Each line below from the one containing "orange round brick L10:M11" through the one containing "white cone Q13" is to be given again exactly, and no line outside that span.

— Entries provided —
□ □ □ □
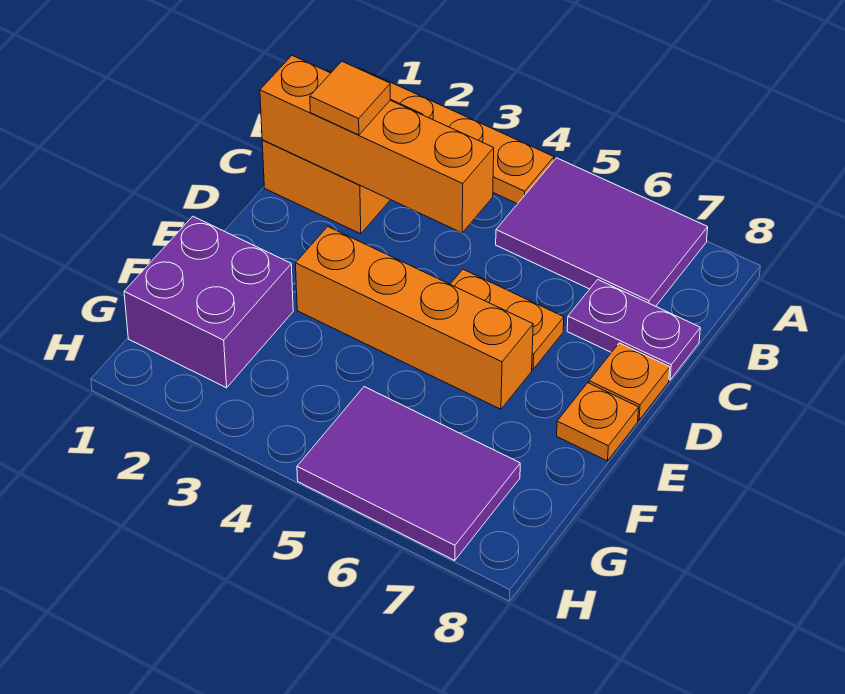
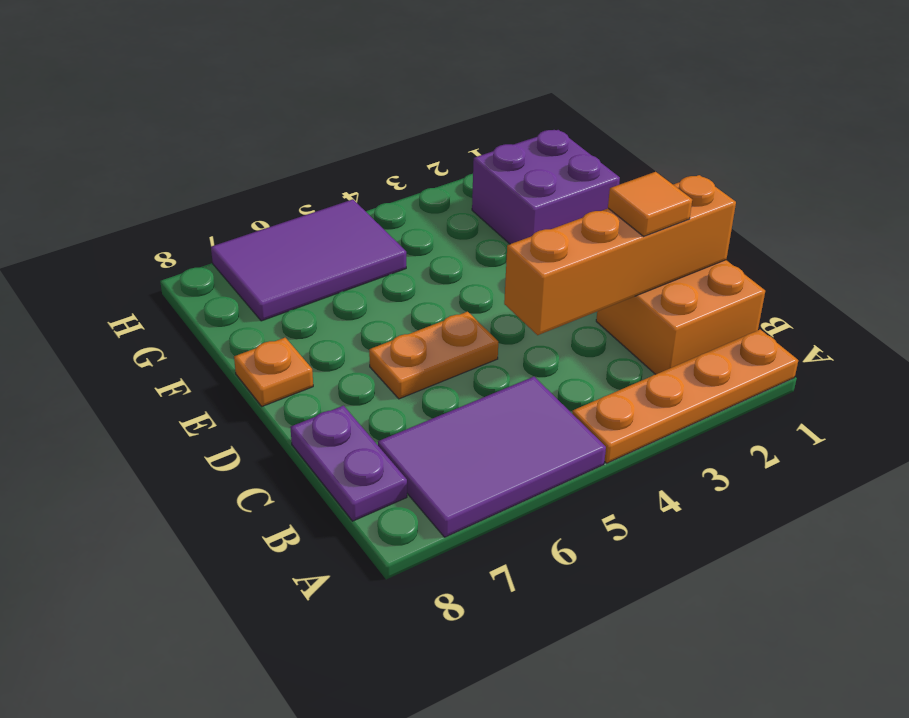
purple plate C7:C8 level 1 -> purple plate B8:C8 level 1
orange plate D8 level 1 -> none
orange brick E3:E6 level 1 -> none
□ □ □ □
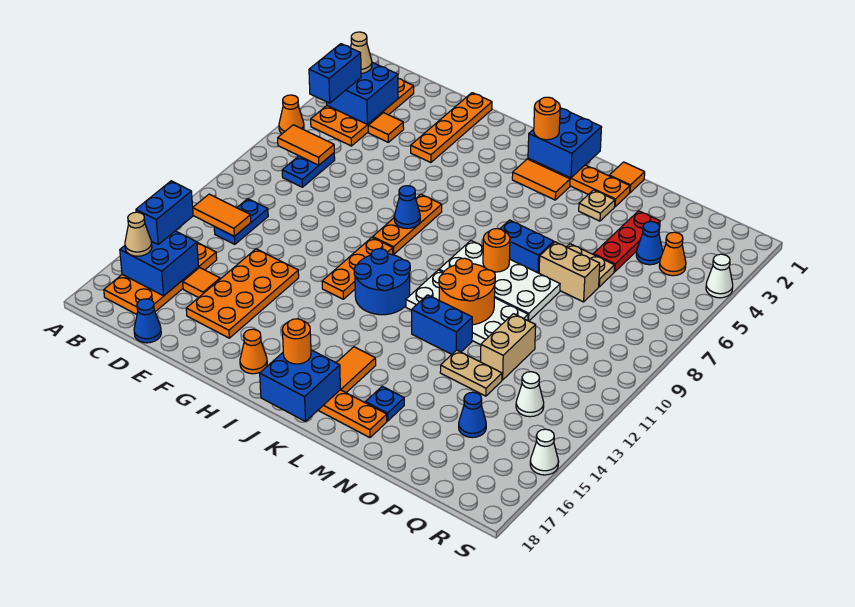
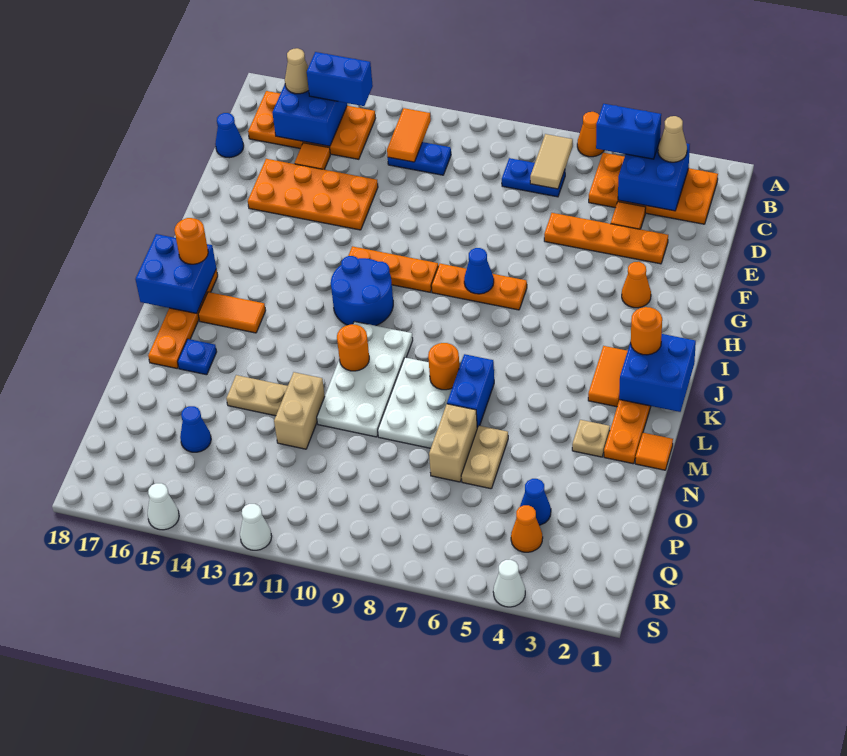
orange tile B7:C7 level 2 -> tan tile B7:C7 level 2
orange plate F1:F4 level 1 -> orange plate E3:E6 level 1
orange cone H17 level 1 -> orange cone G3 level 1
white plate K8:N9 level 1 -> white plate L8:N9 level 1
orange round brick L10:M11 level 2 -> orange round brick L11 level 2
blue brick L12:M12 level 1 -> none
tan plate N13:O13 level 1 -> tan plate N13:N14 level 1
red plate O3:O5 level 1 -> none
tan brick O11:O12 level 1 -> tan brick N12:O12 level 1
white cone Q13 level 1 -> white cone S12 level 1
□ □ □ □
— Completed task —
orange round brick L10:M11 level 2 -> orange round brick L11 level 2
blue brick L12:M12 level 1 -> none
tan plate N13:O13 level 1 -> tan plate N13:N14 level 1
red plate O3:O5 level 1 -> none
tan brick O11:O12 level 1 -> tan brick N12:O12 level 1
white cone Q13 level 1 -> white cone S12 level 1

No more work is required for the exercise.